#### [THE PROBLEM]
Transcribe the listing in full, word for word; pictures do not belong in the copy.
== RECORDED DATA
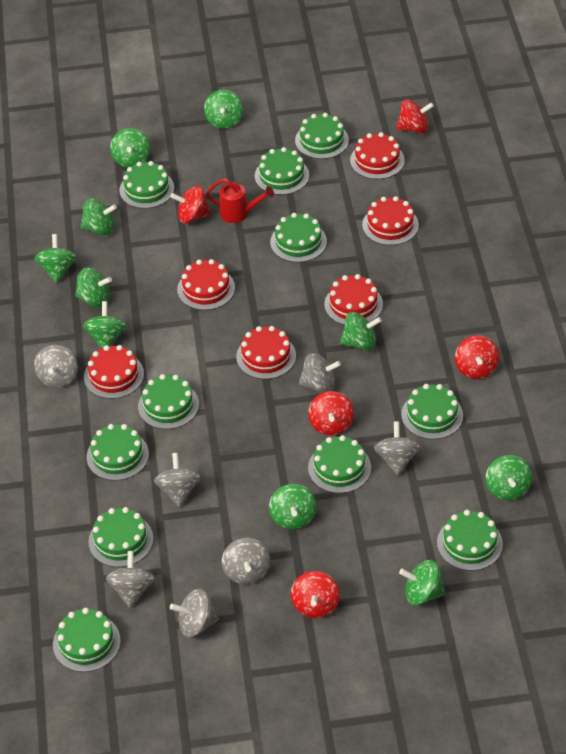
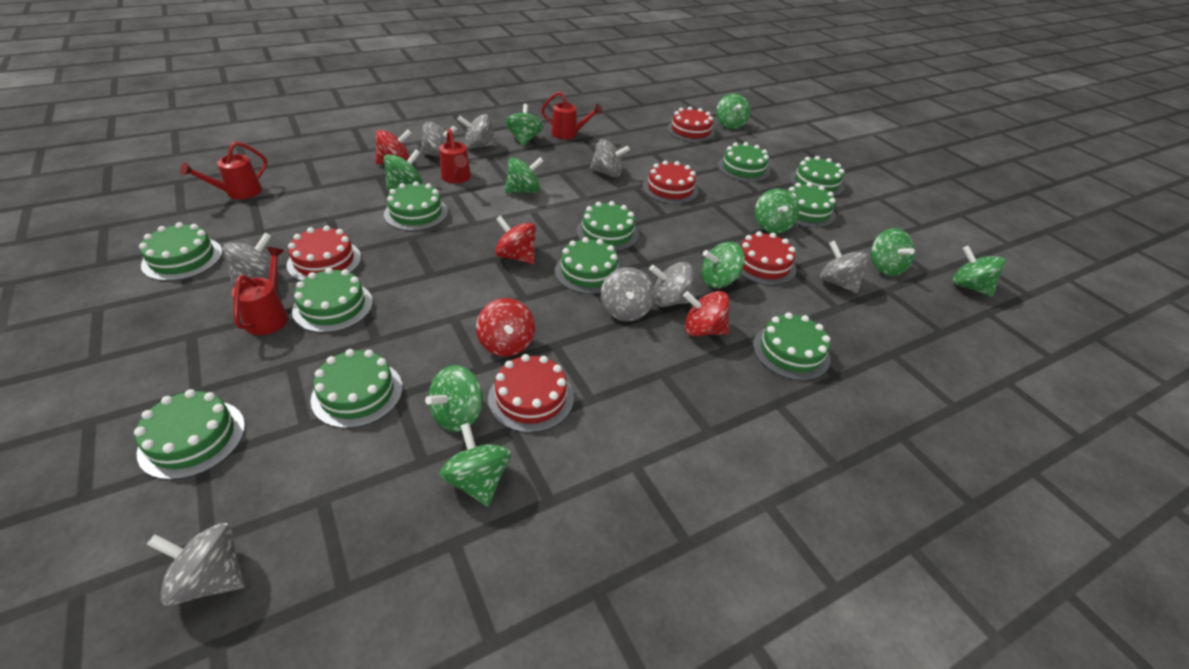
grey spinning top: 7 -> 8
red cake: 6 -> 5
red spinning top: 5 -> 4
red watering can: 1 -> 4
====
#### [TASK RESULT]
grey spinning top: 7 -> 8
red cake: 6 -> 5
red spinning top: 5 -> 4
red watering can: 1 -> 4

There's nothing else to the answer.